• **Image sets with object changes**

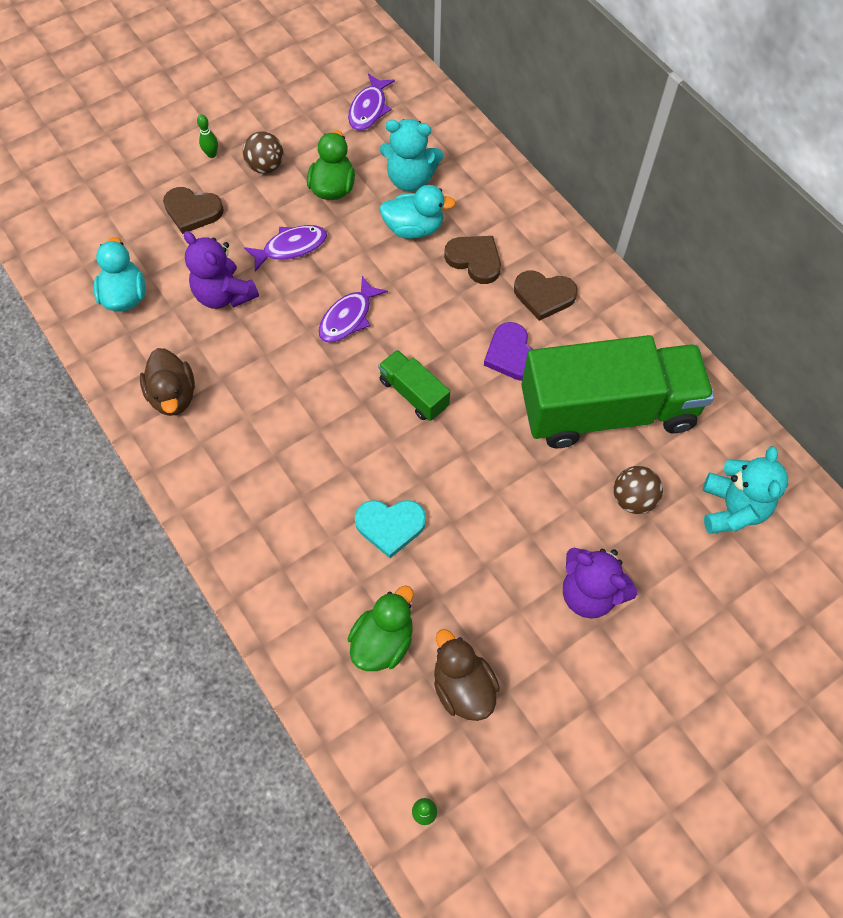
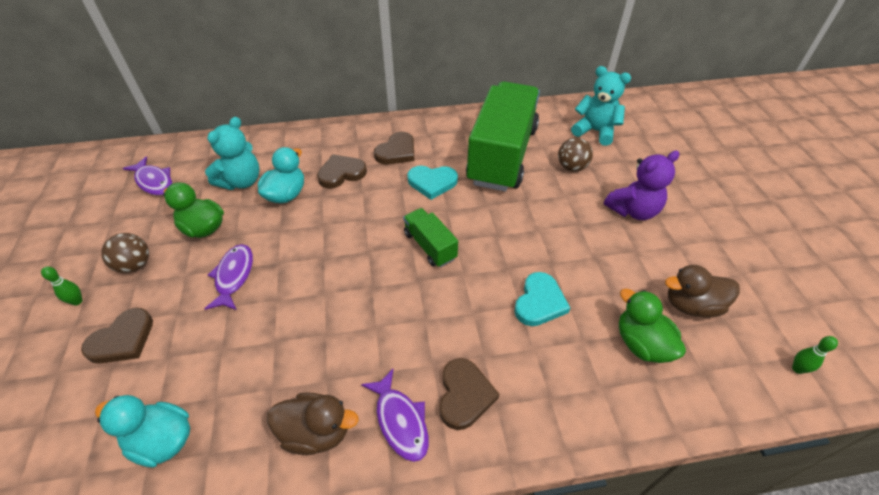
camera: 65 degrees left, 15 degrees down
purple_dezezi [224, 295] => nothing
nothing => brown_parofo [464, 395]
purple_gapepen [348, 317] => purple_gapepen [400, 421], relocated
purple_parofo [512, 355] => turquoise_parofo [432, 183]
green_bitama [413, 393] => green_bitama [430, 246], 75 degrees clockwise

• **WHAT TO PRODUCE**
Once the pictures are set aside, write out each record exactly.

• **SOLUTION**
camera: 65 degrees left, 15 degrees down
purple_dezezi [224, 295] => nothing
nothing => brown_parofo [464, 395]
purple_gapepen [348, 317] => purple_gapepen [400, 421], relocated
purple_parofo [512, 355] => turquoise_parofo [432, 183]
green_bitama [413, 393] => green_bitama [430, 246], 75 degrees clockwise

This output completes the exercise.